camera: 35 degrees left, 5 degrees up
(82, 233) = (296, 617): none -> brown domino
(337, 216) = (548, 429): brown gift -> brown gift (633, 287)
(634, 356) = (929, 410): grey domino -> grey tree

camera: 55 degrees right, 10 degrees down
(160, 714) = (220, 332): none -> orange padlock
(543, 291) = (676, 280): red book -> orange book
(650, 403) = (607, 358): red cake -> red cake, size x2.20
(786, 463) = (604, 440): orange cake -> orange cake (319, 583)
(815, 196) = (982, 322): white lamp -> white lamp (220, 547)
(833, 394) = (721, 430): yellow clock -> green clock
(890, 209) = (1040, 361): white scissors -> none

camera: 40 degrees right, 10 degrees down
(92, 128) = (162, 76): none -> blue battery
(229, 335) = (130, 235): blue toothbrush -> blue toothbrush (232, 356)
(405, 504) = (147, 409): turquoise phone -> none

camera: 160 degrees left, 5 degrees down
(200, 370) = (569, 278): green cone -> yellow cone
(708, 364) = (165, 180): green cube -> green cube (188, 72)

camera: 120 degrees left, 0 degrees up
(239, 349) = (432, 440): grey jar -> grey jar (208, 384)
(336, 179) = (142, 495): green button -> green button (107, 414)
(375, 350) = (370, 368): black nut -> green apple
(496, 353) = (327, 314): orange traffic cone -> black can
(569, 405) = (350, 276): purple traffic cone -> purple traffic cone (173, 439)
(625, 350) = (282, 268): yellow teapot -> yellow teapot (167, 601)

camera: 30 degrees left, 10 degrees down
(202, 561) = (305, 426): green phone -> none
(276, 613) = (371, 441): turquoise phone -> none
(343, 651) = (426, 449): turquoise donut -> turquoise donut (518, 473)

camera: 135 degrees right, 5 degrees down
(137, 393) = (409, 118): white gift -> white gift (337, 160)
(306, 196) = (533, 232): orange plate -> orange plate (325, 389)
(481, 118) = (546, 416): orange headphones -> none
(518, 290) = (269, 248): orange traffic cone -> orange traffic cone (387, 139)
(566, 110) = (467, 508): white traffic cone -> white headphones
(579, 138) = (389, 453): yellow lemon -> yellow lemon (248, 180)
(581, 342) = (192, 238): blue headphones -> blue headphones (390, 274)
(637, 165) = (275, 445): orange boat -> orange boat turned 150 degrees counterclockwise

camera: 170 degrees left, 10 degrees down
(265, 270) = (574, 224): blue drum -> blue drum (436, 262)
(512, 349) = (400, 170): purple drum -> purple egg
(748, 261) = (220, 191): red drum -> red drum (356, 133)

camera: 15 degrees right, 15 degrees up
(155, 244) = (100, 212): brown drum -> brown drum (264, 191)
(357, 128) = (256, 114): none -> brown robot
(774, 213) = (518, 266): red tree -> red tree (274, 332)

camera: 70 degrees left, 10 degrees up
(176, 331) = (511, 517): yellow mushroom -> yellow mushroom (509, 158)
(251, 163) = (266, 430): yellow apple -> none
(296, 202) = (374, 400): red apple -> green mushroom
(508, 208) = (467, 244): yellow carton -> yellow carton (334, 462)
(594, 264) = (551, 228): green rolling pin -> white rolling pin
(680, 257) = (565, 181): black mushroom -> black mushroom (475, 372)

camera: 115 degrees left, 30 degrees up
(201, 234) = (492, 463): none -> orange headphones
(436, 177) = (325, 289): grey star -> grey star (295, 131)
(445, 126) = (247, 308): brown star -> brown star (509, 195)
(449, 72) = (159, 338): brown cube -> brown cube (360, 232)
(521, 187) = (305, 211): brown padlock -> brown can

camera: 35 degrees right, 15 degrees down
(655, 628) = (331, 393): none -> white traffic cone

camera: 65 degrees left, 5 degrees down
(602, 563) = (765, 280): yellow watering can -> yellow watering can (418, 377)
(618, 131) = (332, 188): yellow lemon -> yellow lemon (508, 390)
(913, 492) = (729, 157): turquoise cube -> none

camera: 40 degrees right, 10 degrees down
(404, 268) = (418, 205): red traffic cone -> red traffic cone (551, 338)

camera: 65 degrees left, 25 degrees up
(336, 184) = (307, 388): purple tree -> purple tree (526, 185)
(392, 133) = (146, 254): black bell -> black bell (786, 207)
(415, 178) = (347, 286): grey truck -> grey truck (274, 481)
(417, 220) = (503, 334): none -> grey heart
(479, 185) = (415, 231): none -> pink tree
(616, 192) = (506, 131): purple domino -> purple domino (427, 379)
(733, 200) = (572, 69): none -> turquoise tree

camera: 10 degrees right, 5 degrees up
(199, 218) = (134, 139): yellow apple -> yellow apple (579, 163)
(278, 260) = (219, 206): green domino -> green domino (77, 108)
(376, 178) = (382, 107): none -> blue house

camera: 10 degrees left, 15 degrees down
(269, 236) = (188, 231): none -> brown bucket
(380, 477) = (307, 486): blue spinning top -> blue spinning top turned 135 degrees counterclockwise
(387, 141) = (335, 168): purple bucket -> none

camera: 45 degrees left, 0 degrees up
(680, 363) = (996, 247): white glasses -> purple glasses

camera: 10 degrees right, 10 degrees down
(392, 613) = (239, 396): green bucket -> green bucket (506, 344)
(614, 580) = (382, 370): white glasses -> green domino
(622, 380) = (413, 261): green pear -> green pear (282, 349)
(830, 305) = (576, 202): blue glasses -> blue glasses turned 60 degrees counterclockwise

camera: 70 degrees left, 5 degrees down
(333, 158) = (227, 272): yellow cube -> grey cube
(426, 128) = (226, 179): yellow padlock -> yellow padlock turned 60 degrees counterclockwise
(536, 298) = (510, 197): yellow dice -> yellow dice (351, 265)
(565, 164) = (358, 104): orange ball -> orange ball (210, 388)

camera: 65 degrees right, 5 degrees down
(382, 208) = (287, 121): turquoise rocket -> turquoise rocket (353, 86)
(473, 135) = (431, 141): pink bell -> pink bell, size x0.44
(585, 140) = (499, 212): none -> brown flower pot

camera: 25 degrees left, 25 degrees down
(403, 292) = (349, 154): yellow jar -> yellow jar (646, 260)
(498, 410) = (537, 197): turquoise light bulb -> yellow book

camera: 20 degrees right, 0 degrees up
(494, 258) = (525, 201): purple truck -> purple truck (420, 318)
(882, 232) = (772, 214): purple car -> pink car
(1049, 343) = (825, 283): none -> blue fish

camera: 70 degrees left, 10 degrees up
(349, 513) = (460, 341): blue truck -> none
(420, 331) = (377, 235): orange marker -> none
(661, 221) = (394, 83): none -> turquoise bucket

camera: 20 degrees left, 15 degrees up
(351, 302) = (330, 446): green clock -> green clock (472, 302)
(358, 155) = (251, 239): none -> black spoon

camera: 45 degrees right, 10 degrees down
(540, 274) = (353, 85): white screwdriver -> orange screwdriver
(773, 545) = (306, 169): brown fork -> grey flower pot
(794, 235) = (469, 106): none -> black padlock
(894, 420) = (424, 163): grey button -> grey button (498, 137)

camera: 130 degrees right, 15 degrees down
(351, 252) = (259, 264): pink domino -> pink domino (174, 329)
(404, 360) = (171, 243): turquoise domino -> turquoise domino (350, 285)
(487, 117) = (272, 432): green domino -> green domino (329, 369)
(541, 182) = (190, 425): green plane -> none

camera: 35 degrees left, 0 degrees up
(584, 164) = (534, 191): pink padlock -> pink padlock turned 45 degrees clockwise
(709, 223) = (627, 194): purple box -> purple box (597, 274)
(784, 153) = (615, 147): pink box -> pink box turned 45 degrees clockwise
----
#### [WORK TO BE COMPLETED]
In the records above, find the lines holding "traffic". Copy each one.

#### [SOLUTION TO THE EXERCISE]
(496, 353) = (327, 314): orange traffic cone -> black can
(569, 405) = (350, 276): purple traffic cone -> purple traffic cone (173, 439)
(518, 290) = (269, 248): orange traffic cone -> orange traffic cone (387, 139)
(566, 110) = (467, 508): white traffic cone -> white headphones
(655, 628) = (331, 393): none -> white traffic cone
(404, 268) = (418, 205): red traffic cone -> red traffic cone (551, 338)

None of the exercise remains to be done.